→ **What needs to be done**: Write out each line of the entries exactly, starting at the first and finishing with the line that contains "glasses/purple [386,506] →".

→ **Source material**:
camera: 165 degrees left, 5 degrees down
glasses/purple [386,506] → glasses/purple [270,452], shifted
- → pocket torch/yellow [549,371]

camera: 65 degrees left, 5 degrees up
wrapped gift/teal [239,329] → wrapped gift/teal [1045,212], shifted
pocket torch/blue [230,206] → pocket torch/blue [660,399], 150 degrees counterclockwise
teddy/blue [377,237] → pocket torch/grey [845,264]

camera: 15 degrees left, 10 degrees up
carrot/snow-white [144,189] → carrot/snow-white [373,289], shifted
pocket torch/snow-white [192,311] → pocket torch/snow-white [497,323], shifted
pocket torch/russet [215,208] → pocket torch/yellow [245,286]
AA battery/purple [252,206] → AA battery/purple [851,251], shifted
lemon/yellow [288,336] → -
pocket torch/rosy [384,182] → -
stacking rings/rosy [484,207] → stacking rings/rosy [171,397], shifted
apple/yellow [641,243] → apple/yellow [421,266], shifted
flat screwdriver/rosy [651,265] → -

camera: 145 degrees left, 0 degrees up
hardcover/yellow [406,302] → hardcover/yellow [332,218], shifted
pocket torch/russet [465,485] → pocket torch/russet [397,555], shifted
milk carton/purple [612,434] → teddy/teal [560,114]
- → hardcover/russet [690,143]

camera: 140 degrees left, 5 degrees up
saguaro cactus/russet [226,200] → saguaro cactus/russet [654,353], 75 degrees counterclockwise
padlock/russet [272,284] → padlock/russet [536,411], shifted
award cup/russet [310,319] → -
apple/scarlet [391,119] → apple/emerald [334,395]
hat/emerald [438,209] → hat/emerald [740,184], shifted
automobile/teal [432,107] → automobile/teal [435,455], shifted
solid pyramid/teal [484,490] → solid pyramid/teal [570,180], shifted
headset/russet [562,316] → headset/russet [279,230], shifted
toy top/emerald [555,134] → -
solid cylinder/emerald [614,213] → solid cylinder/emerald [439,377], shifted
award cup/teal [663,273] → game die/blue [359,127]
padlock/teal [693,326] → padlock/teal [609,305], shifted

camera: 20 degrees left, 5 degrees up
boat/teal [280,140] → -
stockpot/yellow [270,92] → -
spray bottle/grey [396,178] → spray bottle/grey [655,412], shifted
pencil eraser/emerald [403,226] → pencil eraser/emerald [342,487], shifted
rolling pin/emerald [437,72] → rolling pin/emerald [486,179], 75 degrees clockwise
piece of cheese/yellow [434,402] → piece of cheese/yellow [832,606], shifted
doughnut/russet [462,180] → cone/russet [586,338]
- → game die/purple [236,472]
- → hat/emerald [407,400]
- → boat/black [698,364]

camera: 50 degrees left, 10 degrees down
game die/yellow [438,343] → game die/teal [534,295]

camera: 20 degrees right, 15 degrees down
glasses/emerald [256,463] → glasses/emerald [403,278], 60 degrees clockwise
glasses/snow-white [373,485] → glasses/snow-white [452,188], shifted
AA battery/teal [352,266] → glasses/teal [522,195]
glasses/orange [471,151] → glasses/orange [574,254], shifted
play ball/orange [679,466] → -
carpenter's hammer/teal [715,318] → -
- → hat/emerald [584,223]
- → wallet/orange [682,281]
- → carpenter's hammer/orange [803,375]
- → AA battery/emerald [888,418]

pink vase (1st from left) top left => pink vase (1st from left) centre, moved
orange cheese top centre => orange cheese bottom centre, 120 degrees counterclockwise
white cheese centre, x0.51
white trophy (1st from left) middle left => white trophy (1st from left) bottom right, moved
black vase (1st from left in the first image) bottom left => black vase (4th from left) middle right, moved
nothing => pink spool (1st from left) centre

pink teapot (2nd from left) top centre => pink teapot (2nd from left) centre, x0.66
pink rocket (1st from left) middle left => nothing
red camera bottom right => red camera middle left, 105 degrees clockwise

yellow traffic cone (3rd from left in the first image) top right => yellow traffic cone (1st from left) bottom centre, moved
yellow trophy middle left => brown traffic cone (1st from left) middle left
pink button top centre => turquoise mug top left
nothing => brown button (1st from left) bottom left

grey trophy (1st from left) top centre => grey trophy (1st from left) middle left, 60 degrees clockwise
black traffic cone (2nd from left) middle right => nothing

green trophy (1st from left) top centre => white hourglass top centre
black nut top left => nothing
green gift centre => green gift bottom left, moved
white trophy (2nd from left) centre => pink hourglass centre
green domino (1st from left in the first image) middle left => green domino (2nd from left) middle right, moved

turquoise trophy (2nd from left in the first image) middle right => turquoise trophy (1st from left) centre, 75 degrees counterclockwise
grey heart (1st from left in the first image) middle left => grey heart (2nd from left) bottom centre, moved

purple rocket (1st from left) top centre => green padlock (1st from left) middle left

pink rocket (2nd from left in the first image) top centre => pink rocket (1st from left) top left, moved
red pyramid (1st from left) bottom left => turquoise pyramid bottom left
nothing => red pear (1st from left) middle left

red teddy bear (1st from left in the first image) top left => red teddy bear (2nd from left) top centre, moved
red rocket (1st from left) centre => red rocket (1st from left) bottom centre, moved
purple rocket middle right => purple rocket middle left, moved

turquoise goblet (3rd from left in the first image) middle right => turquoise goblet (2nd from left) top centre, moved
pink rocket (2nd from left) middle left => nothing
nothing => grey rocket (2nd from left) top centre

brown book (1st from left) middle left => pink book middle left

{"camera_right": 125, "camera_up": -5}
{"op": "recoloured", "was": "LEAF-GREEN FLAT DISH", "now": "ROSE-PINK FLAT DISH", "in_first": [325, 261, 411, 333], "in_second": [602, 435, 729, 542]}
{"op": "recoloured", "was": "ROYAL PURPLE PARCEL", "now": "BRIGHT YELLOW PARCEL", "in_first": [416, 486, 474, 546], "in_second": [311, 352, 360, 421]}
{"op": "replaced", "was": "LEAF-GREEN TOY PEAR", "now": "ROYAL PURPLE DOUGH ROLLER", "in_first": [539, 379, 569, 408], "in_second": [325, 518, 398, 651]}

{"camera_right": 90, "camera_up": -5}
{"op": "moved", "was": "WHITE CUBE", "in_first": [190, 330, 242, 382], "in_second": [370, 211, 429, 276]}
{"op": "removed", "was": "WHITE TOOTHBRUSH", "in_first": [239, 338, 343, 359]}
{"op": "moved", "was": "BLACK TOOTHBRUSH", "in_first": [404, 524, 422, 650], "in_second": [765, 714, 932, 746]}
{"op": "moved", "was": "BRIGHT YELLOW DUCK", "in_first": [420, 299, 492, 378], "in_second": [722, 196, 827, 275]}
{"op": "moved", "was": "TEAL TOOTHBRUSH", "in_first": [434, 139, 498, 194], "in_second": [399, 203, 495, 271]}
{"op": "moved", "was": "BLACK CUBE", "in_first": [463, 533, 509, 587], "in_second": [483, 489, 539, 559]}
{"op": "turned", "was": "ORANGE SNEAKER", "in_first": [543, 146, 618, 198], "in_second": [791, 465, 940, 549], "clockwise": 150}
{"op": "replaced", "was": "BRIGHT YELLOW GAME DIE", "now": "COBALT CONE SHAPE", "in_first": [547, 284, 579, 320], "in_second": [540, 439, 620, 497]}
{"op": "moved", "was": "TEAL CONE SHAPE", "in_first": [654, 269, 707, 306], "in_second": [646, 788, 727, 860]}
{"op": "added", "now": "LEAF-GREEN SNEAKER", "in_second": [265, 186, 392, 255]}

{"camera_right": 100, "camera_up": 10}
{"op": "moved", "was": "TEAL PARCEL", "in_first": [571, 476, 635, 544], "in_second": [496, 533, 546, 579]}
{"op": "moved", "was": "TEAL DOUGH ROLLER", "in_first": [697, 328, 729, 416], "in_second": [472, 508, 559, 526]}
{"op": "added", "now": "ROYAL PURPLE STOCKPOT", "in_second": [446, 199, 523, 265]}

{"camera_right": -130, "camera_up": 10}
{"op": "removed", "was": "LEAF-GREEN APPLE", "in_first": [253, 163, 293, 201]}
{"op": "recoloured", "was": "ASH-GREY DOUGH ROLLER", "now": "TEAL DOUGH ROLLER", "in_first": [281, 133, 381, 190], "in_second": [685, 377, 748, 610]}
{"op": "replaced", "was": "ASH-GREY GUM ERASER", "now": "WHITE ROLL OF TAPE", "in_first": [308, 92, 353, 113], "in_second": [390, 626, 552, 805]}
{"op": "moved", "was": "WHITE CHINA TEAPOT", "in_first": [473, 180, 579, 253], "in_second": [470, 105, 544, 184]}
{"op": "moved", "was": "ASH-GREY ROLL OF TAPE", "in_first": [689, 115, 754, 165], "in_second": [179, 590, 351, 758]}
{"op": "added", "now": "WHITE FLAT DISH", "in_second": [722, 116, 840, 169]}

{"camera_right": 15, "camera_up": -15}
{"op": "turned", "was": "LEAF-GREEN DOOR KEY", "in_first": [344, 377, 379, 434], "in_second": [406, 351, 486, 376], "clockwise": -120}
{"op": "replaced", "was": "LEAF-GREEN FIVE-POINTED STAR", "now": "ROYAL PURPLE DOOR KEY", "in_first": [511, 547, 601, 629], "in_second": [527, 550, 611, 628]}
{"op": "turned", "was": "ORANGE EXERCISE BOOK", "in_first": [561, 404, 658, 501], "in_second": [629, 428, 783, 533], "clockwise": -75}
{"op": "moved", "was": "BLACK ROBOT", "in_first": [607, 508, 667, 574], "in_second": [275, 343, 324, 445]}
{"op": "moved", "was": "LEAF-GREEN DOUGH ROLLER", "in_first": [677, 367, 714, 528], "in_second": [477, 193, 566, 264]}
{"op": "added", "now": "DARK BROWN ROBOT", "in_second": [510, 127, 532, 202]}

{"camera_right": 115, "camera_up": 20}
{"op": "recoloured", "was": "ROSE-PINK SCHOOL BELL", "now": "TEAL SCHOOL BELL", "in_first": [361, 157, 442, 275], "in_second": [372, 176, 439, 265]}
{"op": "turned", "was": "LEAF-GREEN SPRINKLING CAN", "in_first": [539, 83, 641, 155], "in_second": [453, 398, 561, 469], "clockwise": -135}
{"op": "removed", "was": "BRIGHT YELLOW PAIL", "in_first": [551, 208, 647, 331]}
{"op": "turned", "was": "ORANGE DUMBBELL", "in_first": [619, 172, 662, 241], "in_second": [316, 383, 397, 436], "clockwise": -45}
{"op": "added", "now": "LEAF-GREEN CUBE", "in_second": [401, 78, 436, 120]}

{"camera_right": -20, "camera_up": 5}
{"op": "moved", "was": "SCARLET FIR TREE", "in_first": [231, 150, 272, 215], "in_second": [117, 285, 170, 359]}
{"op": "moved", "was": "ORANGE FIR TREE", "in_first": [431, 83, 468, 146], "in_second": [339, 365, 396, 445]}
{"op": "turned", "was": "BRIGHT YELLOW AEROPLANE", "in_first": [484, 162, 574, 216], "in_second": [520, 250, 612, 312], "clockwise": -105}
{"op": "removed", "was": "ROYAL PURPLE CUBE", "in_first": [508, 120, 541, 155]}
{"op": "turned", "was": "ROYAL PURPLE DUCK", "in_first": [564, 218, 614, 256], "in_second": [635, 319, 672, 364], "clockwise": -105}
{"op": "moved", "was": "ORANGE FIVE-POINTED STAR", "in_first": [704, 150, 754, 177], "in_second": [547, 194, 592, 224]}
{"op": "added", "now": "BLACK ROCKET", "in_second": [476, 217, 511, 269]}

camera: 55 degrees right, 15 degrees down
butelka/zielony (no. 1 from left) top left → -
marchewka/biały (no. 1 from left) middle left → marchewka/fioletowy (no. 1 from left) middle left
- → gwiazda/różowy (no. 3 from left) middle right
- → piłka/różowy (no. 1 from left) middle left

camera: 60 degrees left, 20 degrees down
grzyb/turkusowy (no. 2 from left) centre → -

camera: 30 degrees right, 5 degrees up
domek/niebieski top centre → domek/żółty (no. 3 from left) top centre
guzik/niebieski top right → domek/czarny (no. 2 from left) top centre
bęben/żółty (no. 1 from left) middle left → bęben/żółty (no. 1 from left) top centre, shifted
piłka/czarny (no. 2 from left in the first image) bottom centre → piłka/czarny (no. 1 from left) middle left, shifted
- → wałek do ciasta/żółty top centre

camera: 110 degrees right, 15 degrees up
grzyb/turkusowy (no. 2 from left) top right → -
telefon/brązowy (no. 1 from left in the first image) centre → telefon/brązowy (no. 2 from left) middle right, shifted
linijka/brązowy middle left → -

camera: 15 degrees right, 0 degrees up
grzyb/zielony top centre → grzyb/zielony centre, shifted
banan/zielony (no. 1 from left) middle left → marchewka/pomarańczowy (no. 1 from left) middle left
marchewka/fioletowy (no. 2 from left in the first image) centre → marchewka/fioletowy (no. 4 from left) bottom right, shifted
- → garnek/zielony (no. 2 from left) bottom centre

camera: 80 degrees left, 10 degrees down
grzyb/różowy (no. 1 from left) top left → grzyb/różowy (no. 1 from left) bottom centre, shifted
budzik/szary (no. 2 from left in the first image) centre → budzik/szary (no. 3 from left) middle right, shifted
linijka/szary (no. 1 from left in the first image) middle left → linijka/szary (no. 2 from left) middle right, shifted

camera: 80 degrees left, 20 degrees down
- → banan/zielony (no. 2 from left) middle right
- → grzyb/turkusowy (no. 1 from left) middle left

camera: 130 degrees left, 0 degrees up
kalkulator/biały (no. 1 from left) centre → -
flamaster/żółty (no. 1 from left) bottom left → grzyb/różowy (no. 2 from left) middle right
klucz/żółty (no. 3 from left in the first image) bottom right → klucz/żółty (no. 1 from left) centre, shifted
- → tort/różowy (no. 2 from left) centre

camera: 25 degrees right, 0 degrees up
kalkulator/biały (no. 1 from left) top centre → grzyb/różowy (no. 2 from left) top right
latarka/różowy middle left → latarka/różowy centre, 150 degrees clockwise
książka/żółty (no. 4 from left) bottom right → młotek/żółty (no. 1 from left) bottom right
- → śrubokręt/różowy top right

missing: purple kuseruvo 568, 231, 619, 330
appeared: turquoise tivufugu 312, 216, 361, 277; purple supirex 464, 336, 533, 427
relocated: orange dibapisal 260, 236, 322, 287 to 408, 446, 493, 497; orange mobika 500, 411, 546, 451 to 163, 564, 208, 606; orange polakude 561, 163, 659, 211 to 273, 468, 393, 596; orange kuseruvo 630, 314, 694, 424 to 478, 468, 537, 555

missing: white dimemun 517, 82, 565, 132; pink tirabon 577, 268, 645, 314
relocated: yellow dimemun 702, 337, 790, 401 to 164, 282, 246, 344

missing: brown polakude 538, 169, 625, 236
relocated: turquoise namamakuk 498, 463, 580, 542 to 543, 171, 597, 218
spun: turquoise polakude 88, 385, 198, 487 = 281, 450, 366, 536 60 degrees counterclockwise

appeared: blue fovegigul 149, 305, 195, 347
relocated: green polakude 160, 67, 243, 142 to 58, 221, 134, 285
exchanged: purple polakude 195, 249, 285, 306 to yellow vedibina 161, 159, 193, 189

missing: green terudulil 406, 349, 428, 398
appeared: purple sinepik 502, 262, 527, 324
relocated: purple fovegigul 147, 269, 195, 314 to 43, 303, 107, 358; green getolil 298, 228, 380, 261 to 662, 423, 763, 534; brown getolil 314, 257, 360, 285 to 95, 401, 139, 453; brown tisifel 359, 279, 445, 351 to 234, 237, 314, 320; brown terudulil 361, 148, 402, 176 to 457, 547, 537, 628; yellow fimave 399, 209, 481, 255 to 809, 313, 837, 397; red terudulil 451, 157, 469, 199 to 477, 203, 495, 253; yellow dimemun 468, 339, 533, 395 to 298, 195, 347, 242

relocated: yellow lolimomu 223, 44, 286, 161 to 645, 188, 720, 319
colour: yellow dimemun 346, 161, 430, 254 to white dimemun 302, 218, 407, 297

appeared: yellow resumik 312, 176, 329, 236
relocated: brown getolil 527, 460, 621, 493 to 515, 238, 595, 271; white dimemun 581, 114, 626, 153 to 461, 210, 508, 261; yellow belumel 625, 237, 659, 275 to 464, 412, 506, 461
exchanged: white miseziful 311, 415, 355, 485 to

→ **Answer for this exercise**:
camera: 165 degrees left, 5 degrees down
glasses/purple [386,506] → glasses/purple [270,452], shifted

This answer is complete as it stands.